Records for the task: Begin

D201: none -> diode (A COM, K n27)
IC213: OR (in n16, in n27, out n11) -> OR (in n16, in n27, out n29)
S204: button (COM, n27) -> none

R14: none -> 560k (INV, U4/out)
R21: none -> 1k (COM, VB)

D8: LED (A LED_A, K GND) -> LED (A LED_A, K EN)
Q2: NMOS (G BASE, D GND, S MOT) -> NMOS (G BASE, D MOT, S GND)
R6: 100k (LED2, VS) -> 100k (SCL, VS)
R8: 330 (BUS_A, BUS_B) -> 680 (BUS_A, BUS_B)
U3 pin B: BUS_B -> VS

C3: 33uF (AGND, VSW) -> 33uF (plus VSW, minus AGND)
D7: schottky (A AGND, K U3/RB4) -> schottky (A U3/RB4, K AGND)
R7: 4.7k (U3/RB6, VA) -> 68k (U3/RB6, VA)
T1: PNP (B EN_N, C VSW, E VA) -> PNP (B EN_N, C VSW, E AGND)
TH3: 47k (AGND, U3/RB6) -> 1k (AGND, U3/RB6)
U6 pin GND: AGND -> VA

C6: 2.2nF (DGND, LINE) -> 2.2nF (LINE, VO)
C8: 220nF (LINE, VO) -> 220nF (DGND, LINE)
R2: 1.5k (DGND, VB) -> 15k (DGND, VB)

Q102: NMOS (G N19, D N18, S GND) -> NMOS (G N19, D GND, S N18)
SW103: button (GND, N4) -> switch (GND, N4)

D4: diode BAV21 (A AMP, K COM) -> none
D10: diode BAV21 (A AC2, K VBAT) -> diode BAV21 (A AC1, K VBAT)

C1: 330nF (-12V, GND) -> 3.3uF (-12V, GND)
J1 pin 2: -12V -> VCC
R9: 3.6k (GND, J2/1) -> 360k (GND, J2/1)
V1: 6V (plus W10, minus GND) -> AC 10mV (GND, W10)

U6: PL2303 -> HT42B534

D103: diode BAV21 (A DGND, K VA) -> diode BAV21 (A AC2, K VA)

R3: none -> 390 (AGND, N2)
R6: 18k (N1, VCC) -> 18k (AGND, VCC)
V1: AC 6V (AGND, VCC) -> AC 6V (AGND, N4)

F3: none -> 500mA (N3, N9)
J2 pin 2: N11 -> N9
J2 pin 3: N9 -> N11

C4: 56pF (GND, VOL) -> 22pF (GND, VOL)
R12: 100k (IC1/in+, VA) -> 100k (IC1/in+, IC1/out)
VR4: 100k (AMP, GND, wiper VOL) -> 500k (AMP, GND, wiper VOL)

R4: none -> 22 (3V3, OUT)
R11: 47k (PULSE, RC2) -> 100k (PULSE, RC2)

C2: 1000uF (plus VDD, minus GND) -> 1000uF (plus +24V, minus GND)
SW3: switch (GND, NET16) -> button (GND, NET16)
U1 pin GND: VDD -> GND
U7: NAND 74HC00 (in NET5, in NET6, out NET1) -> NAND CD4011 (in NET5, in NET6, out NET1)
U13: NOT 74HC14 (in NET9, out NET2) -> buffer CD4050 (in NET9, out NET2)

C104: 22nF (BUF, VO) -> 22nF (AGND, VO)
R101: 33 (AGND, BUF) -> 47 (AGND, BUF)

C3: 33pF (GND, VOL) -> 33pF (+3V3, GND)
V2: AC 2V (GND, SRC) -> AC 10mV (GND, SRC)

Records for the task: End

:: Prompt ::
Lines holding the string "button" must be copied out of the entries above.

:: Exercise solution ::
S204: button (COM, n27) -> none
SW103: button (GND, N4) -> switch (GND, N4)
SW3: switch (GND, NET16) -> button (GND, NET16)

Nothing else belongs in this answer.